*Given entries*
++++++++++

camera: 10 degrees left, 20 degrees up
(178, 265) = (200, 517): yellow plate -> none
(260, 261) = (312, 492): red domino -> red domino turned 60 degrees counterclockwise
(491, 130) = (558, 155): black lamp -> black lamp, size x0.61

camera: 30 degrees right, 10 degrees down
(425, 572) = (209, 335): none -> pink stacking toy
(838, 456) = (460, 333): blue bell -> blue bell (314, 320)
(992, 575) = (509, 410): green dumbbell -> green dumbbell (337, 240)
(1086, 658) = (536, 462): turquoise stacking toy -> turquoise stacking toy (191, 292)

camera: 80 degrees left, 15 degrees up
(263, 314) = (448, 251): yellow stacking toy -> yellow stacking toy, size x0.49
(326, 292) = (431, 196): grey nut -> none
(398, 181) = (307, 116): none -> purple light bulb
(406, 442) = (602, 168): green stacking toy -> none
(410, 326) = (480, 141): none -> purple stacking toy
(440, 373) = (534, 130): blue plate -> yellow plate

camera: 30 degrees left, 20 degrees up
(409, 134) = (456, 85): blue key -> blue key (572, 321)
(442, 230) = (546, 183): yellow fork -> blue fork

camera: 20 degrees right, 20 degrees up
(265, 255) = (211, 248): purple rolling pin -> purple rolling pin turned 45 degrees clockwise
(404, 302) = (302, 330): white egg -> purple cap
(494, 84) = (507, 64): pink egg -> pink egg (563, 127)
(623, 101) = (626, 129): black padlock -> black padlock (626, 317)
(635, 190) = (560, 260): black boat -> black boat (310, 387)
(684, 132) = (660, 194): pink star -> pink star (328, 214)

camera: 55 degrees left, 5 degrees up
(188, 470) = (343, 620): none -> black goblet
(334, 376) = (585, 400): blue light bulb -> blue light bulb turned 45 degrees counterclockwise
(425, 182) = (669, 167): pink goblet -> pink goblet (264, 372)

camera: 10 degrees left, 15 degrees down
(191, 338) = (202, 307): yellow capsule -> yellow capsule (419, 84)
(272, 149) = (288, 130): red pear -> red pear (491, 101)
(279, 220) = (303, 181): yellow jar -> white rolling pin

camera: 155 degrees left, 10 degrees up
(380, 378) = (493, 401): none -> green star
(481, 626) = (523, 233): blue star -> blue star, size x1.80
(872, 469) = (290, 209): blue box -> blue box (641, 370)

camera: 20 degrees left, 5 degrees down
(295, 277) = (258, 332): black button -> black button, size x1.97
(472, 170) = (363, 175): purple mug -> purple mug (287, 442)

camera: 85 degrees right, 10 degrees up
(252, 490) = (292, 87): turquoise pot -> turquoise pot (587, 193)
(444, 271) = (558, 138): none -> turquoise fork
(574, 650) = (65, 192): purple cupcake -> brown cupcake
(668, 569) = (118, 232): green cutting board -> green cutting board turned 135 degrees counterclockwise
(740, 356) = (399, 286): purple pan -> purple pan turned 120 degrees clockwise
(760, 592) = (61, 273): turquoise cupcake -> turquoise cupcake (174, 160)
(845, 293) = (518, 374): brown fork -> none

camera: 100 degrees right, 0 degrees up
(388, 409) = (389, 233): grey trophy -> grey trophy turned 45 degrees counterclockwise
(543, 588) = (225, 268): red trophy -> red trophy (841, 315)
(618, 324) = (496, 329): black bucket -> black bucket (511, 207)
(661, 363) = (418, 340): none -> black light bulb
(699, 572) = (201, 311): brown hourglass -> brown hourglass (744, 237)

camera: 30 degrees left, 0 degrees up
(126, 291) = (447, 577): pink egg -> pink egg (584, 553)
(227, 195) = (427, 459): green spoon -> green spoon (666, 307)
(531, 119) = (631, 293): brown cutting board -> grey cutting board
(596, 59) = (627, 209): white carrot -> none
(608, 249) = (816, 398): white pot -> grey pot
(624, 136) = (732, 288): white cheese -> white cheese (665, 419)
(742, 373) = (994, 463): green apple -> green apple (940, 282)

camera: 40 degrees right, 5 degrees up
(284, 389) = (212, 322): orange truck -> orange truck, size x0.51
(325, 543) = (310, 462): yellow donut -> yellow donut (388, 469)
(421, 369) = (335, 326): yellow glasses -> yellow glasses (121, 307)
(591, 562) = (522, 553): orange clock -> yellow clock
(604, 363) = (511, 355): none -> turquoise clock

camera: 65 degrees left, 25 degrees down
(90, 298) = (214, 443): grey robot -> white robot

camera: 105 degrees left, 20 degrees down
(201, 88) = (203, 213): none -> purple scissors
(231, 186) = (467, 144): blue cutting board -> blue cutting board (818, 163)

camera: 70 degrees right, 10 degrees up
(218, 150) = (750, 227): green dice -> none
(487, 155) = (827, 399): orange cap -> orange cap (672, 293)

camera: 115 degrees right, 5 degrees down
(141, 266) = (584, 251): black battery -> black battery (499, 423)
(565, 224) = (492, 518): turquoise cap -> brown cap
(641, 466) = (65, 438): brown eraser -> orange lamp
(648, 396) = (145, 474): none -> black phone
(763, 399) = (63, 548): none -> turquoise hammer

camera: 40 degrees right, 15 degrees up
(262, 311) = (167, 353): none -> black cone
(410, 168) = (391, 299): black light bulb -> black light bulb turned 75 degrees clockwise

++++++++++

*Action item*
Check each line of the entries, and copy the ones that contain "star".

*Solved exercise*
(684, 132) = (660, 194): pink star -> pink star (328, 214)
(380, 378) = (493, 401): none -> green star
(481, 626) = (523, 233): blue star -> blue star, size x1.80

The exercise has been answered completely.